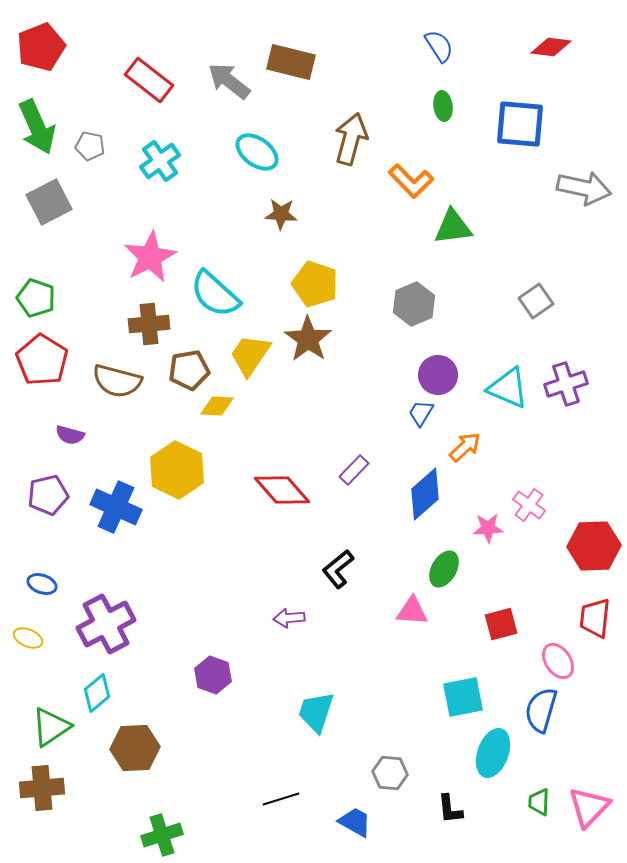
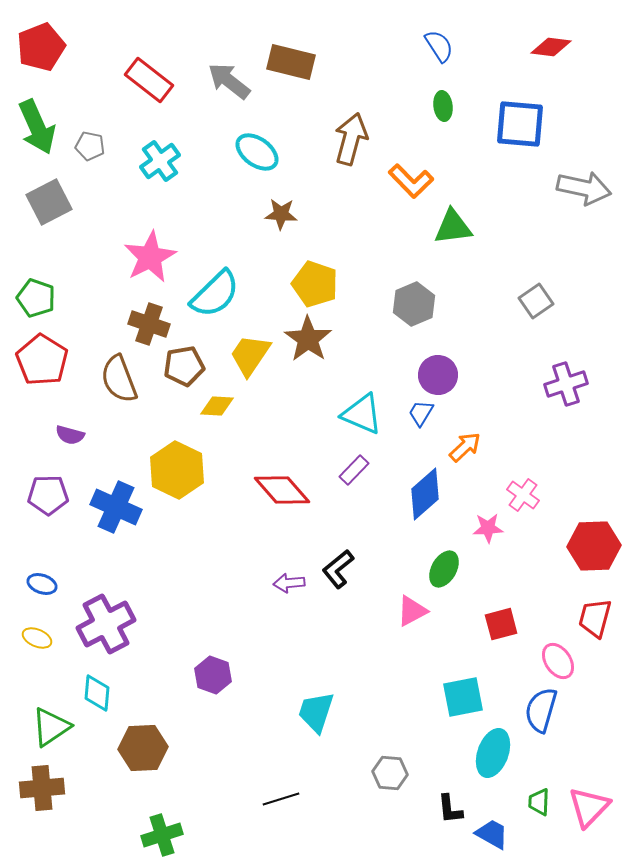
cyan semicircle at (215, 294): rotated 86 degrees counterclockwise
brown cross at (149, 324): rotated 24 degrees clockwise
brown pentagon at (189, 370): moved 5 px left, 4 px up
brown semicircle at (117, 381): moved 2 px right, 2 px up; rotated 54 degrees clockwise
cyan triangle at (508, 388): moved 146 px left, 26 px down
purple pentagon at (48, 495): rotated 12 degrees clockwise
pink cross at (529, 505): moved 6 px left, 10 px up
pink triangle at (412, 611): rotated 32 degrees counterclockwise
purple arrow at (289, 618): moved 35 px up
red trapezoid at (595, 618): rotated 9 degrees clockwise
yellow ellipse at (28, 638): moved 9 px right
cyan diamond at (97, 693): rotated 45 degrees counterclockwise
brown hexagon at (135, 748): moved 8 px right
blue trapezoid at (355, 822): moved 137 px right, 12 px down
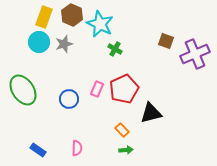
== == ==
What you will do:
If a line in the records includes the string "left", copy it.

Expected output:
brown pentagon at (189, 370): moved 5 px left, 4 px up
cyan triangle at (508, 388): moved 146 px left, 26 px down
pink cross at (529, 505): moved 6 px left, 10 px up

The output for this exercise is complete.